## REQUIRED WORK
Search the records for the string "switch" and copy every line where it turns up.

## STUDY MATERIAL
..........

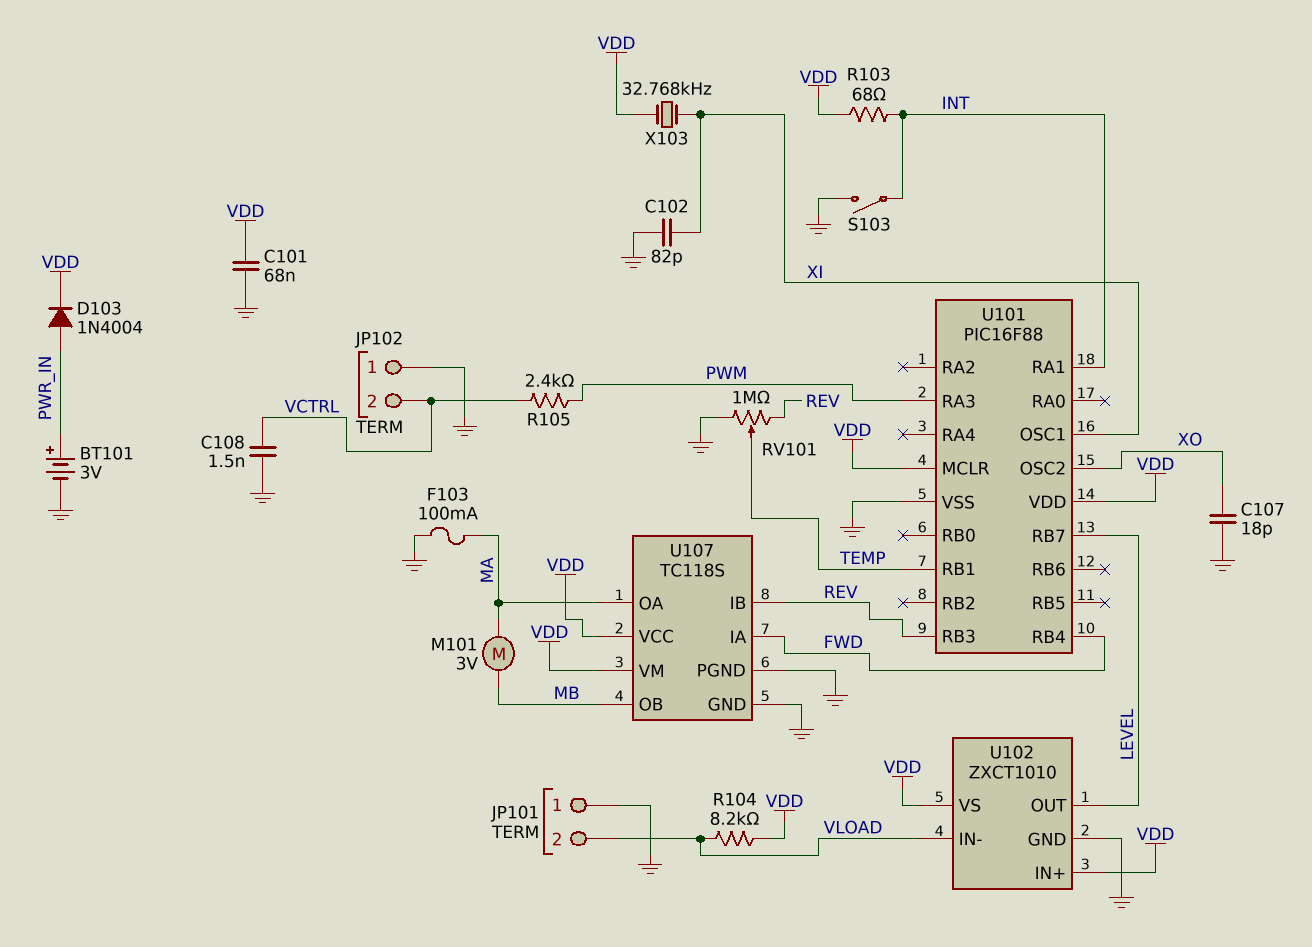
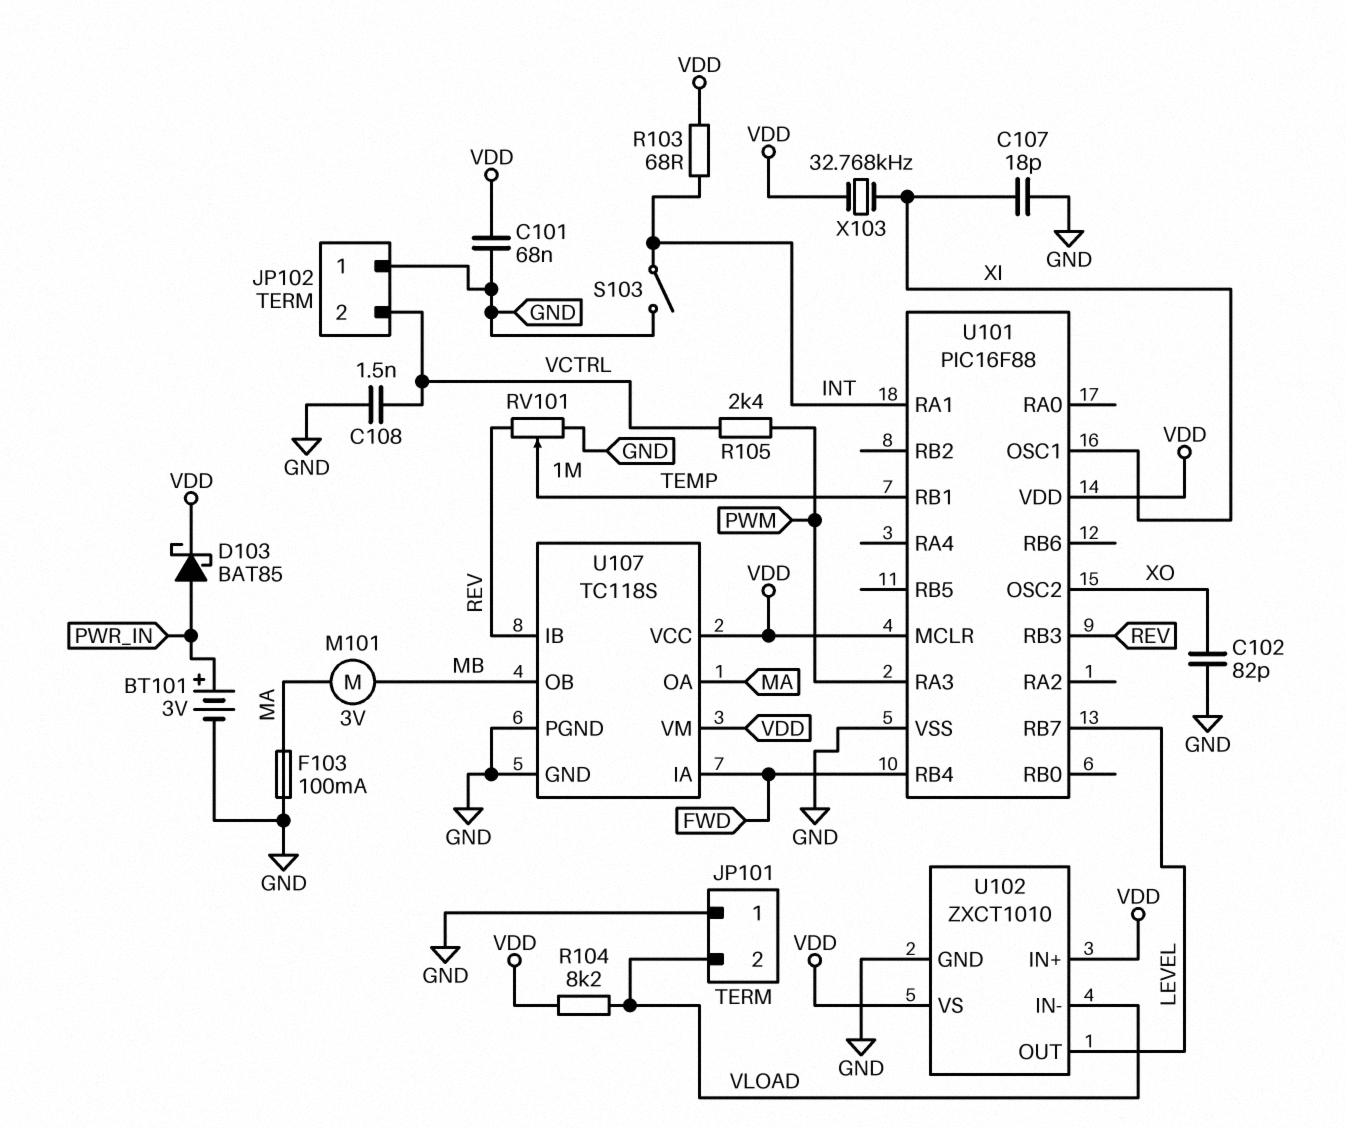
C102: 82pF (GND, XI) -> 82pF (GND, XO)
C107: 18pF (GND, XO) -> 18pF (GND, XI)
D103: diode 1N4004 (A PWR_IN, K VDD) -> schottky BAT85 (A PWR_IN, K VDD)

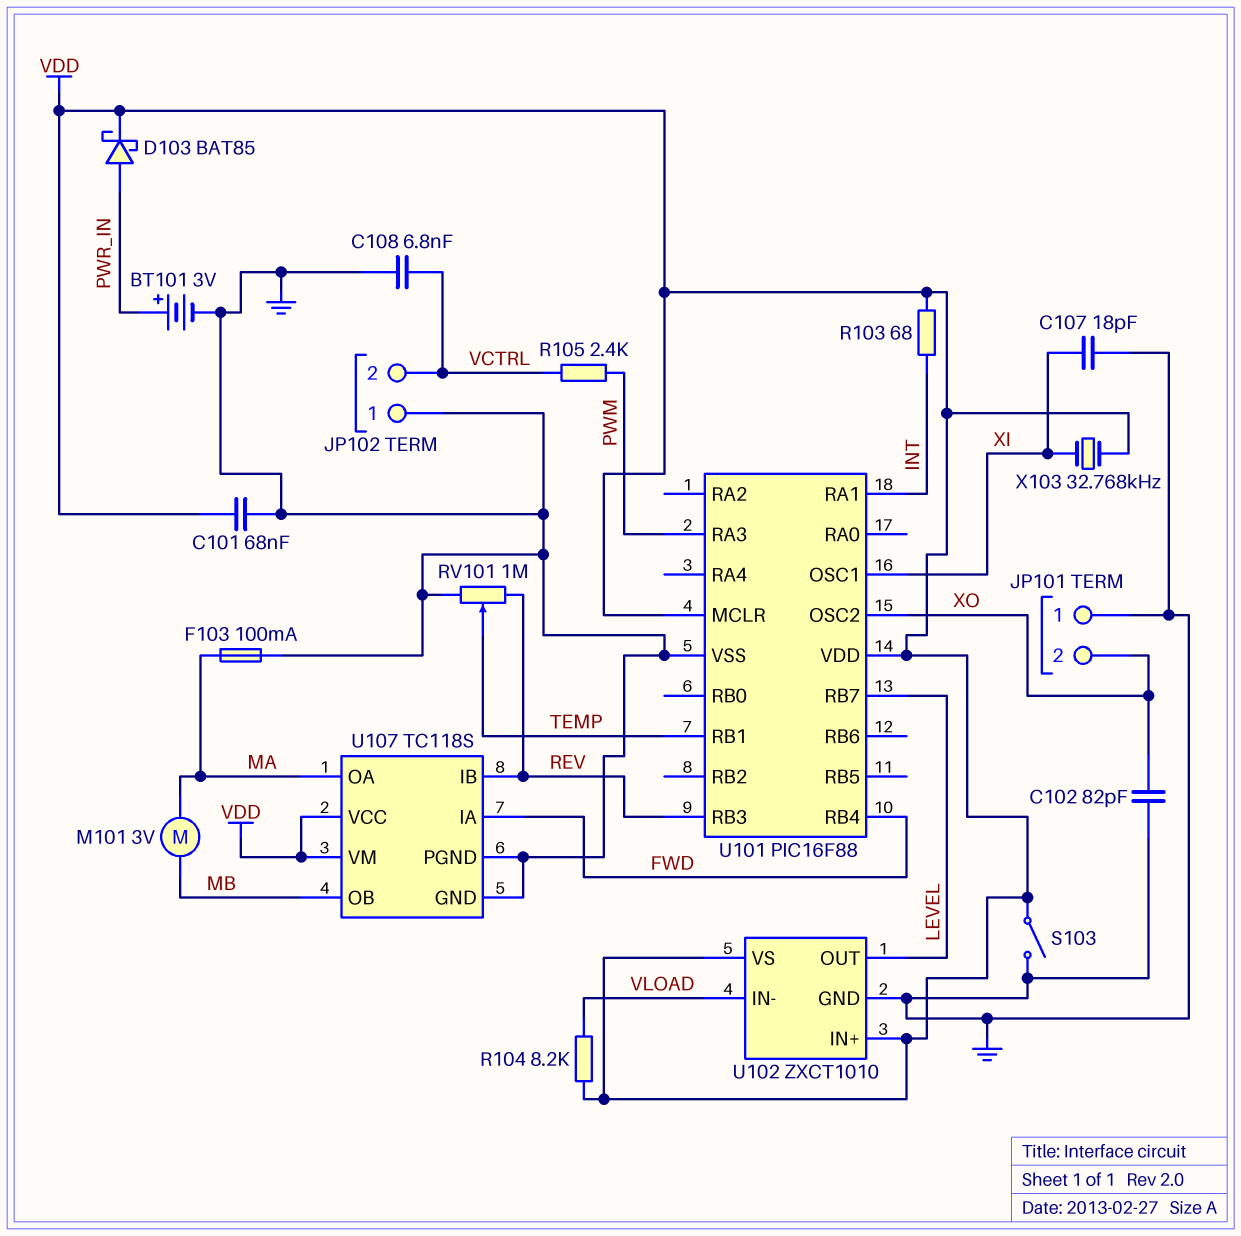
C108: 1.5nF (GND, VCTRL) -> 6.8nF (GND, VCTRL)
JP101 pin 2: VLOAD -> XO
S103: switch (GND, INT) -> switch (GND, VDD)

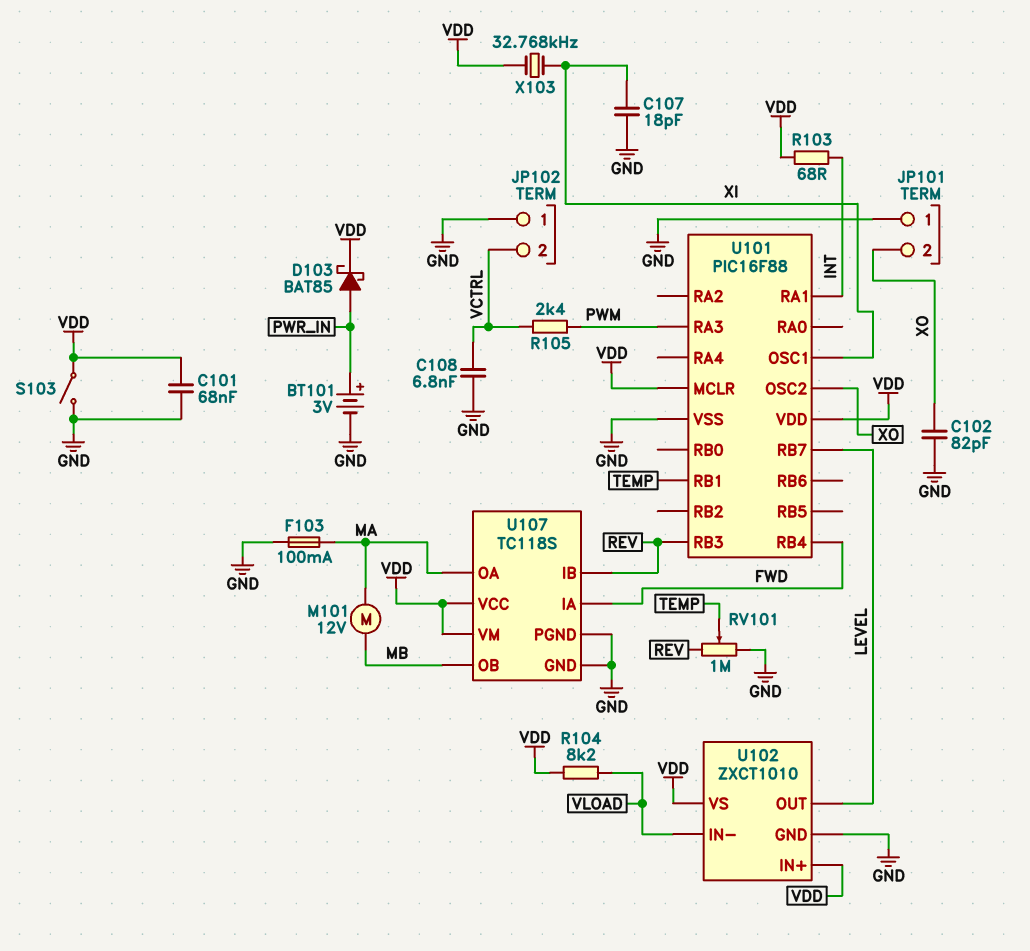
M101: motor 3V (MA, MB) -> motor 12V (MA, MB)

..........

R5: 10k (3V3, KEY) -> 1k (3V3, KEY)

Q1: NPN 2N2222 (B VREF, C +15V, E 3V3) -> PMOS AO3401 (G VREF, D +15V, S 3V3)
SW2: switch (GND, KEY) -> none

..........

## SOLUTION
S103: switch (GND, INT) -> switch (GND, VDD)
SW2: switch (GND, KEY) -> none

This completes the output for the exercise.